THE PROBLEM:
Your task is to extract every line from the material below exactly.

(PROVIDED INFORMATION Opens)

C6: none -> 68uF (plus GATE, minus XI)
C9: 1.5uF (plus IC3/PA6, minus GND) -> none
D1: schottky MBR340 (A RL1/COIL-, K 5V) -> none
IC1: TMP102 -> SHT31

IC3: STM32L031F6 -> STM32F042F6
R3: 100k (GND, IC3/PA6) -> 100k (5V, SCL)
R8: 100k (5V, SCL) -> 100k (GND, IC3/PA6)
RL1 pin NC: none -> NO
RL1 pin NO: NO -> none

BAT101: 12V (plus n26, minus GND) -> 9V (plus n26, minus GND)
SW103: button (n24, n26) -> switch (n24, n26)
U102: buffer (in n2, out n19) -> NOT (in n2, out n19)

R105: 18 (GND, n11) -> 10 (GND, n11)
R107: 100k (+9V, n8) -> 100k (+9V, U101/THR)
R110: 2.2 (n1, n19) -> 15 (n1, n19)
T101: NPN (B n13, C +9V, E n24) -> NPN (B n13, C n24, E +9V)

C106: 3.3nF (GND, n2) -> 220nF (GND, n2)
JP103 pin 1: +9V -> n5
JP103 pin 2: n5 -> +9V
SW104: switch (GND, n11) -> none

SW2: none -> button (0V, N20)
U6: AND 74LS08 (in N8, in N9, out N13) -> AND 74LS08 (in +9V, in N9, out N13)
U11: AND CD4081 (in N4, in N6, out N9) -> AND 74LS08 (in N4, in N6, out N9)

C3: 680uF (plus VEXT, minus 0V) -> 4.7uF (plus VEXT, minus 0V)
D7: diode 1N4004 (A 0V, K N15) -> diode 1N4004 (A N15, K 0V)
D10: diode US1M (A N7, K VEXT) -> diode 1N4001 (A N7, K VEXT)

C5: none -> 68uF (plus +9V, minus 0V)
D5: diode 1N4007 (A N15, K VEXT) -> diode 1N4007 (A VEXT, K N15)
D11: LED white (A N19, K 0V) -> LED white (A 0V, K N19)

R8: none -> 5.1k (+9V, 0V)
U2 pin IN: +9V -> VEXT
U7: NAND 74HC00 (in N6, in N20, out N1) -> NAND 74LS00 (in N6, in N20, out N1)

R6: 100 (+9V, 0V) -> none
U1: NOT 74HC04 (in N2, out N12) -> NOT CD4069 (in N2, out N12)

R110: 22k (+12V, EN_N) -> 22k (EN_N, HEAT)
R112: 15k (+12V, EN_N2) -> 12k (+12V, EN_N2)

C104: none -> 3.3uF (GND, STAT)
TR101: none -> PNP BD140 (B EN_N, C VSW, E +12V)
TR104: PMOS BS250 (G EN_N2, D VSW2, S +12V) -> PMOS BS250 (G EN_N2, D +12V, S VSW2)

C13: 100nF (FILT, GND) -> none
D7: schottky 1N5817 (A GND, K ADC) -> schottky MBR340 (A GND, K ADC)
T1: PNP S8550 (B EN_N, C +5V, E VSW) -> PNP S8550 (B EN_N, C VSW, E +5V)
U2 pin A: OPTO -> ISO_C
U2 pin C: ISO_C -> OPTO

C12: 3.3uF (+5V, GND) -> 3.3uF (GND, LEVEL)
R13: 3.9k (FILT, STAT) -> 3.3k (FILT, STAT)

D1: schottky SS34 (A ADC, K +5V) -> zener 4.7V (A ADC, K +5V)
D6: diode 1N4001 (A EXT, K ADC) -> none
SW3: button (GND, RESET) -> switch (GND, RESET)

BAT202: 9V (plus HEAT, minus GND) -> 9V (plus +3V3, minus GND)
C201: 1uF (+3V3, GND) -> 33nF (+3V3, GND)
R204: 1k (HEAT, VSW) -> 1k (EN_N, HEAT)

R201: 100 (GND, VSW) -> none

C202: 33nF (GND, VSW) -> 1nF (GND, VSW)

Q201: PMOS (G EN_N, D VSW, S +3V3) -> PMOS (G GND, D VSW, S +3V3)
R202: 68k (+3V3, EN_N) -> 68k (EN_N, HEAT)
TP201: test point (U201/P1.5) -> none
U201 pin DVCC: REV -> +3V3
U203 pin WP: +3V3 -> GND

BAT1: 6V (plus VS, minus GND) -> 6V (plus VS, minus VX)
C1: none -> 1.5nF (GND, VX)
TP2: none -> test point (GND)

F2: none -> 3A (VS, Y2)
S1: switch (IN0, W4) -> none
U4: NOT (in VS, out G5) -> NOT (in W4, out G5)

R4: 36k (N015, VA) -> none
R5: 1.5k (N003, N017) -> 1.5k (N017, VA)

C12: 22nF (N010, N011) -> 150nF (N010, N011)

(PROVIDED INFORMATION Closes)

YOUR RESPONSE:
C6: none -> 68uF (plus GATE, minus XI)
C9: 1.5uF (plus IC3/PA6, minus GND) -> none
D1: schottky MBR340 (A RL1/COIL-, K 5V) -> none
IC1: TMP102 -> SHT31

IC3: STM32L031F6 -> STM32F042F6
R3: 100k (GND, IC3/PA6) -> 100k (5V, SCL)
R8: 100k (5V, SCL) -> 100k (GND, IC3/PA6)
RL1 pin NC: none -> NO
RL1 pin NO: NO -> none

BAT101: 12V (plus n26, minus GND) -> 9V (plus n26, minus GND)
SW103: button (n24, n26) -> switch (n24, n26)
U102: buffer (in n2, out n19) -> NOT (in n2, out n19)

R105: 18 (GND, n11) -> 10 (GND, n11)
R107: 100k (+9V, n8) -> 100k (+9V, U101/THR)
R110: 2.2 (n1, n19) -> 15 (n1, n19)
T101: NPN (B n13, C +9V, E n24) -> NPN (B n13, C n24, E +9V)

C106: 3.3nF (GND, n2) -> 220nF (GND, n2)
JP103 pin 1: +9V -> n5
JP103 pin 2: n5 -> +9V
SW104: switch (GND, n11) -> none

SW2: none -> button (0V, N20)
U6: AND 74LS08 (in N8, in N9, out N13) -> AND 74LS08 (in +9V, in N9, out N13)
U11: AND CD4081 (in N4, in N6, out N9) -> AND 74LS08 (in N4, in N6, out N9)

C3: 680uF (plus VEXT, minus 0V) -> 4.7uF (plus VEXT, minus 0V)
D7: diode 1N4004 (A 0V, K N15) -> diode 1N4004 (A N15, K 0V)
D10: diode US1M (A N7, K VEXT) -> diode 1N4001 (A N7, K VEXT)

C5: none -> 68uF (plus +9V, minus 0V)
D5: diode 1N4007 (A N15, K VEXT) -> diode 1N4007 (A VEXT, K N15)
D11: LED white (A N19, K 0V) -> LED white (A 0V, K N19)

R8: none -> 5.1k (+9V, 0V)
U2 pin IN: +9V -> VEXT
U7: NAND 74HC00 (in N6, in N20, out N1) -> NAND 74LS00 (in N6, in N20, out N1)

R6: 100 (+9V, 0V) -> none
U1: NOT 74HC04 (in N2, out N12) -> NOT CD4069 (in N2, out N12)

R110: 22k (+12V, EN_N) -> 22k (EN_N, HEAT)
R112: 15k (+12V, EN_N2) -> 12k (+12V, EN_N2)

C104: none -> 3.3uF (GND, STAT)
TR101: none -> PNP BD140 (B EN_N, C VSW, E +12V)
TR104: PMOS BS250 (G EN_N2, D VSW2, S +12V) -> PMOS BS250 (G EN_N2, D +12V, S VSW2)

C13: 100nF (FILT, GND) -> none
D7: schottky 1N5817 (A GND, K ADC) -> schottky MBR340 (A GND, K ADC)
T1: PNP S8550 (B EN_N, C +5V, E VSW) -> PNP S8550 (B EN_N, C VSW, E +5V)
U2 pin A: OPTO -> ISO_C
U2 pin C: ISO_C -> OPTO

C12: 3.3uF (+5V, GND) -> 3.3uF (GND, LEVEL)
R13: 3.9k (FILT, STAT) -> 3.3k (FILT, STAT)

D1: schottky SS34 (A ADC, K +5V) -> zener 4.7V (A ADC, K +5V)
D6: diode 1N4001 (A EXT, K ADC) -> none
SW3: button (GND, RESET) -> switch (GND, RESET)

BAT202: 9V (plus HEAT, minus GND) -> 9V (plus +3V3, minus GND)
C201: 1uF (+3V3, GND) -> 33nF (+3V3, GND)
R204: 1k (HEAT, VSW) -> 1k (EN_N, HEAT)

R201: 100 (GND, VSW) -> none

C202: 33nF (GND, VSW) -> 1nF (GND, VSW)

Q201: PMOS (G EN_N, D VSW, S +3V3) -> PMOS (G GND, D VSW, S +3V3)
R202: 68k (+3V3, EN_N) -> 68k (EN_N, HEAT)
TP201: test point (U201/P1.5) -> none
U201 pin DVCC: REV -> +3V3
U203 pin WP: +3V3 -> GND

BAT1: 6V (plus VS, minus GND) -> 6V (plus VS, minus VX)
C1: none -> 1.5nF (GND, VX)
TP2: none -> test point (GND)

F2: none -> 3A (VS, Y2)
S1: switch (IN0, W4) -> none
U4: NOT (in VS, out G5) -> NOT (in W4, out G5)

R4: 36k (N015, VA) -> none
R5: 1.5k (N003, N017) -> 1.5k (N017, VA)

C12: 22nF (N010, N011) -> 150nF (N010, N011)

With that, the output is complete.